[Opening Material provided section]

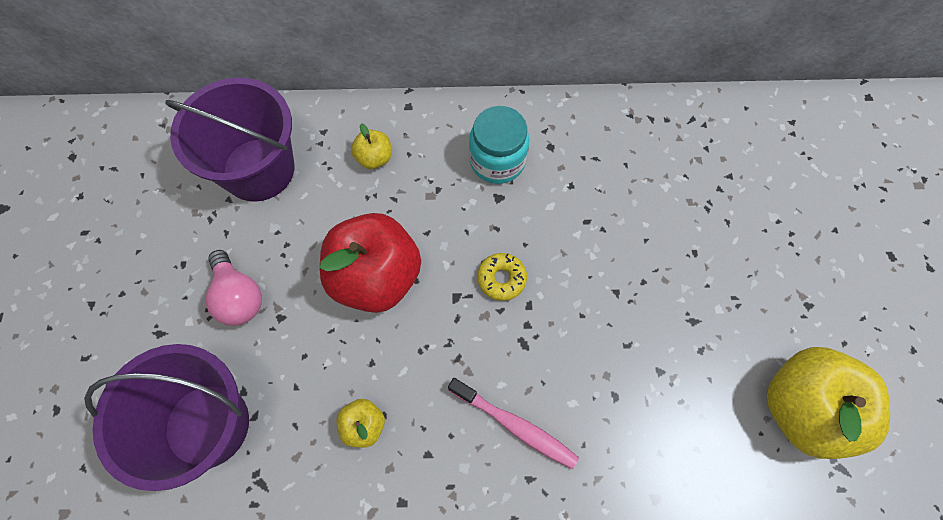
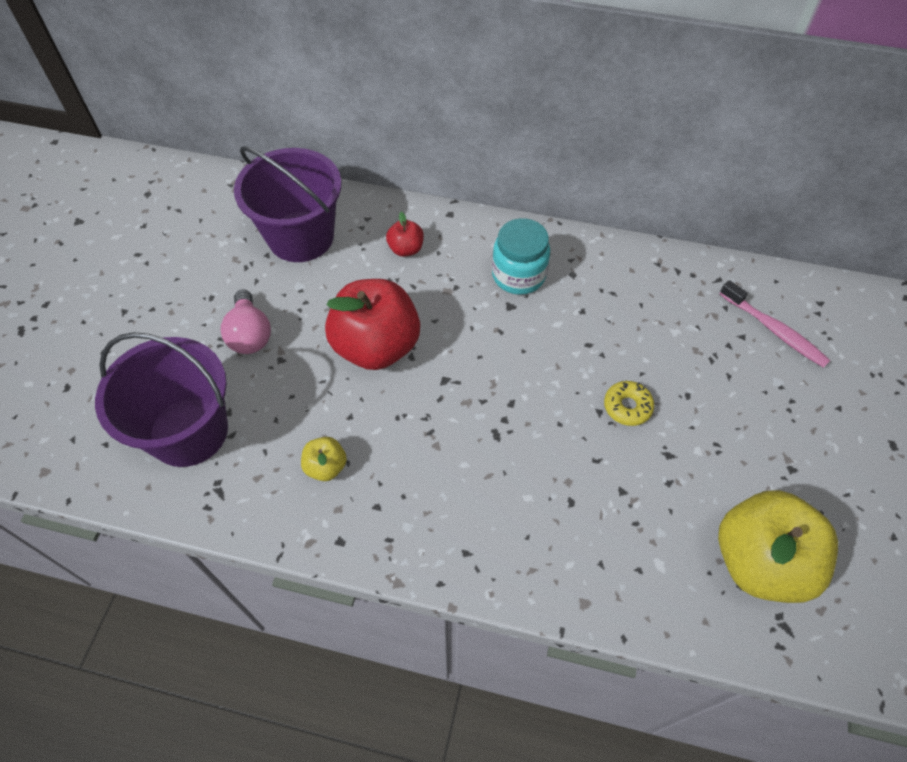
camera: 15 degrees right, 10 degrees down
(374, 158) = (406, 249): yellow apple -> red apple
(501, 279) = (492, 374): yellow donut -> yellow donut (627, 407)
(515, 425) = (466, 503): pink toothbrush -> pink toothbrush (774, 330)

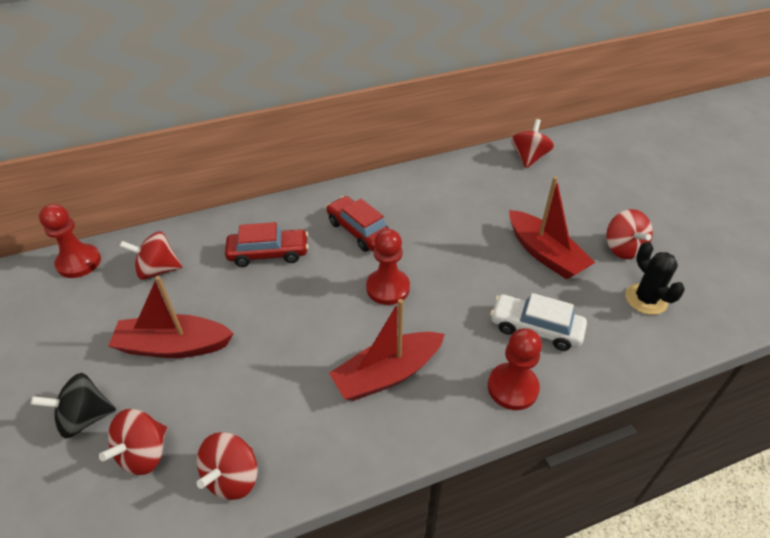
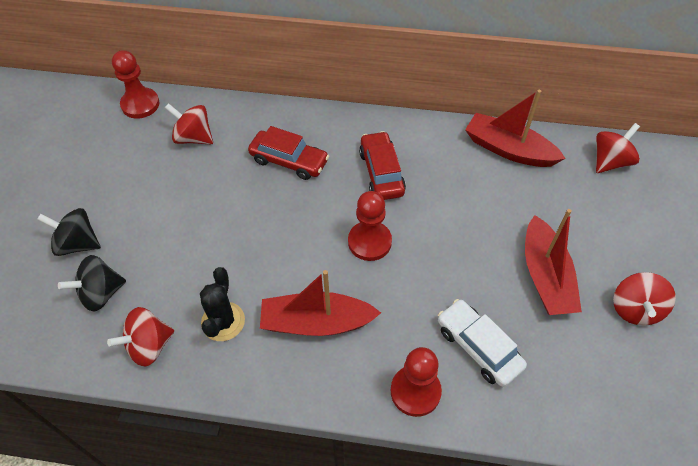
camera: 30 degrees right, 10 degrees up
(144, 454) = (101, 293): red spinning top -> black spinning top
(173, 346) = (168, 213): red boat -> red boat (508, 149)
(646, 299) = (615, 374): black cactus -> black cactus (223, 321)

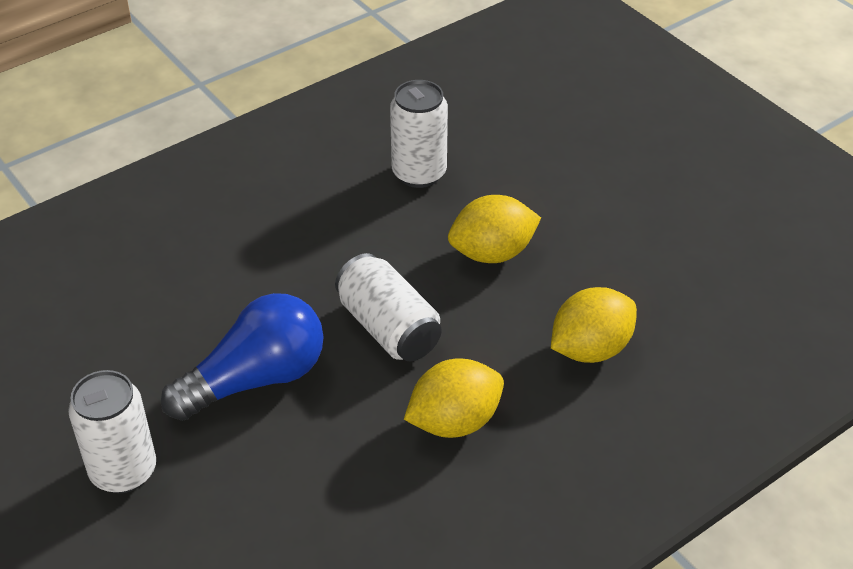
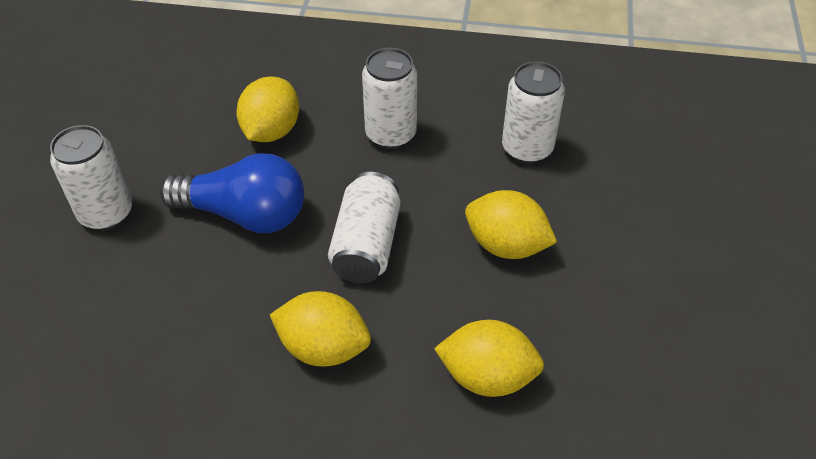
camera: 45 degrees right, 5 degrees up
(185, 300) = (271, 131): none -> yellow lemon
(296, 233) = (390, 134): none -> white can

[Closing Material provided section]
[Opening Material provided section]

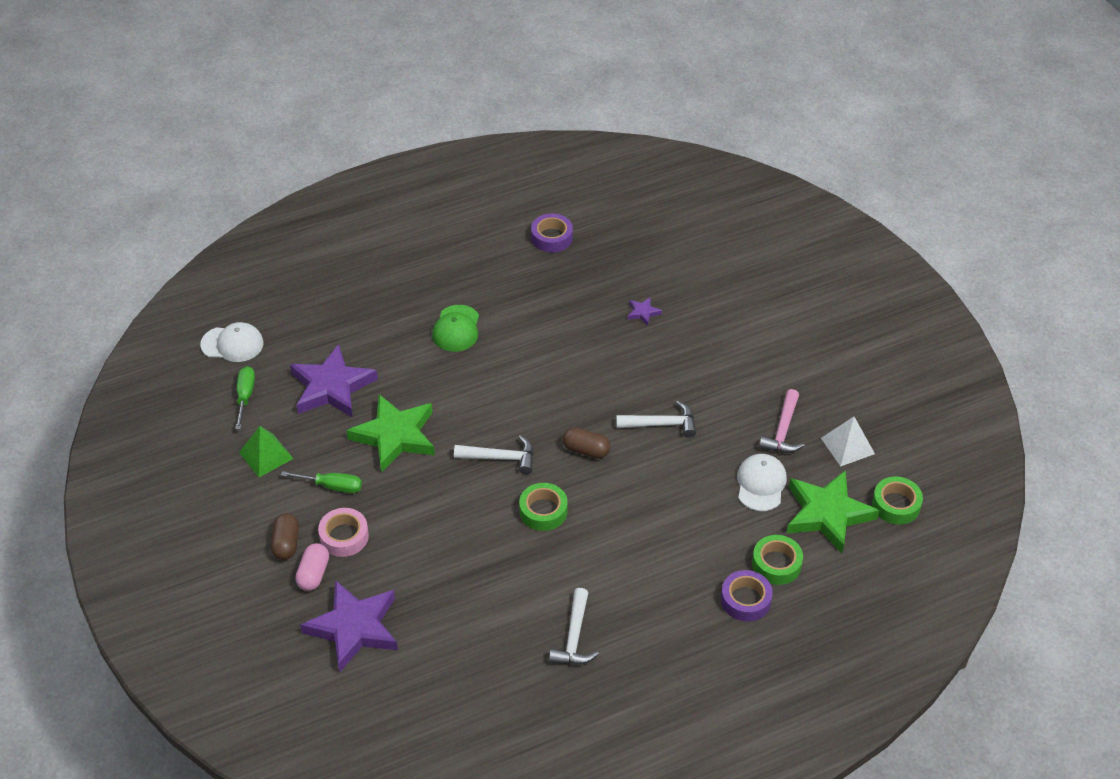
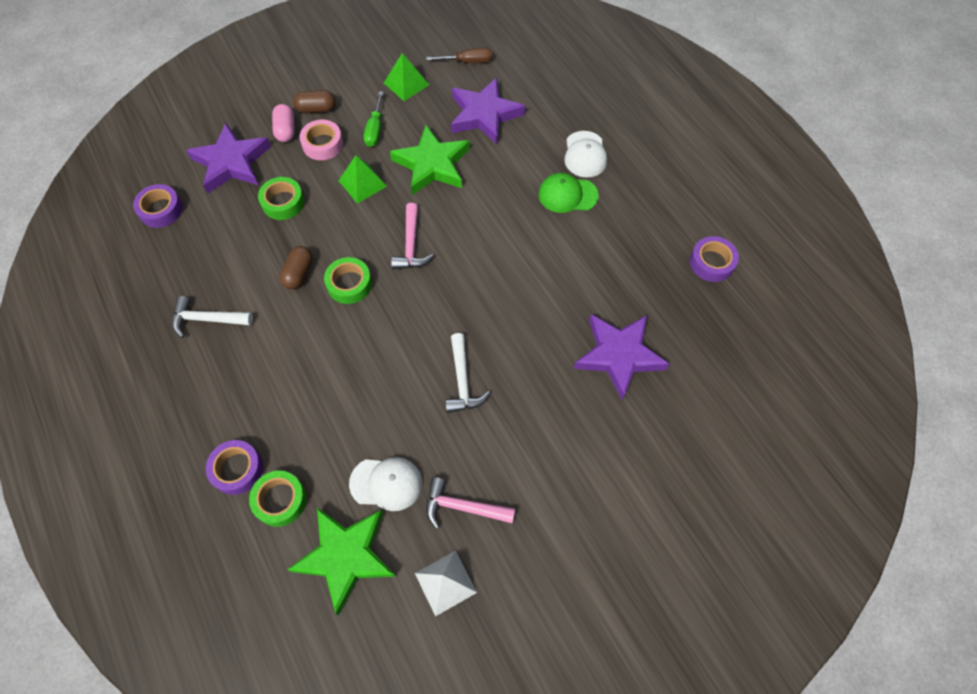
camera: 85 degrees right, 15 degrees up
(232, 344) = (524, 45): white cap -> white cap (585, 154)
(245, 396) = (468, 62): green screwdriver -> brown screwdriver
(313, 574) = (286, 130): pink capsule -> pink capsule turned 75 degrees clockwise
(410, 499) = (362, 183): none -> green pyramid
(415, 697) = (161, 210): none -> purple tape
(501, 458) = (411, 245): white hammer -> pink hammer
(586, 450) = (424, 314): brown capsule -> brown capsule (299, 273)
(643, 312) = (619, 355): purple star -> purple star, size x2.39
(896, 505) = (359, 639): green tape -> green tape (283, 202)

[Closing Material provided section]
[Opening Material provided section]

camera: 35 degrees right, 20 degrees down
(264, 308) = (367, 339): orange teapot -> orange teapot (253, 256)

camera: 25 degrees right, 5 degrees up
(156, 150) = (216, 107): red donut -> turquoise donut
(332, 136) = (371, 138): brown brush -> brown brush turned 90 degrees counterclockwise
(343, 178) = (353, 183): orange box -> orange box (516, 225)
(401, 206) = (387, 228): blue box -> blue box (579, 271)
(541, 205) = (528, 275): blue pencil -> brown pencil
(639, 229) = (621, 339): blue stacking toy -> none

[Closing Material provided section]

__What this task involves__
A clean copy is needed of the lines above from the one with "camera: 15 degrees right, 10 degrees down" up to and including the one with "camera: 30 degrees right, 10 degrees up". Please set it down exactly, with no pictures.

__Written answer__
camera: 15 degrees right, 10 degrees down
(374, 158) = (406, 249): yellow apple -> red apple
(501, 279) = (492, 374): yellow donut -> yellow donut (627, 407)
(515, 425) = (466, 503): pink toothbrush -> pink toothbrush (774, 330)

camera: 30 degrees right, 10 degrees up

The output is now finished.